▶ [WHAT YOU ARE ASKED TO DO]
The output has to be the full set of records, reproduced exactly, minus any picture.
◆ ◆ ◆ ◆ ◆
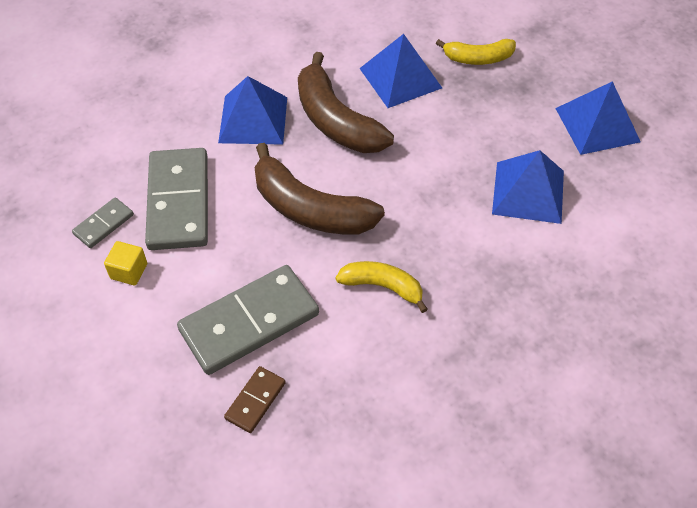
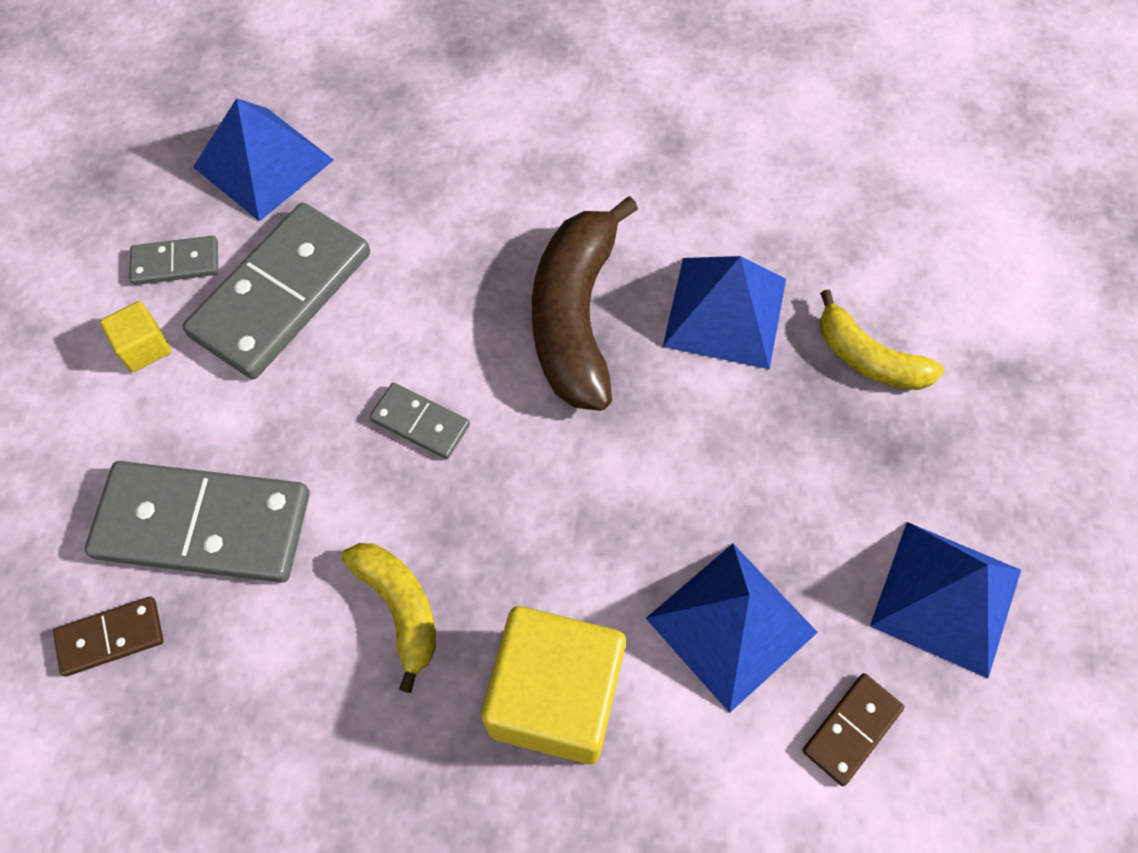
camera: 40 degrees right, 10 degrees up
(253, 119) = (475, 240): blue pyramid -> blue pyramid (263, 163)
(310, 209) = (420, 423): brown banana -> grey domino
(487, 269) = (555, 696): none -> yellow cube
(612, 195) = (852, 729): none -> brown domino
◆ ◆ ◆ ◆ ◆
▶ [EXERCISE RESULT]
camera: 40 degrees right, 10 degrees up
(253, 119) = (475, 240): blue pyramid -> blue pyramid (263, 163)
(310, 209) = (420, 423): brown banana -> grey domino
(487, 269) = (555, 696): none -> yellow cube
(612, 195) = (852, 729): none -> brown domino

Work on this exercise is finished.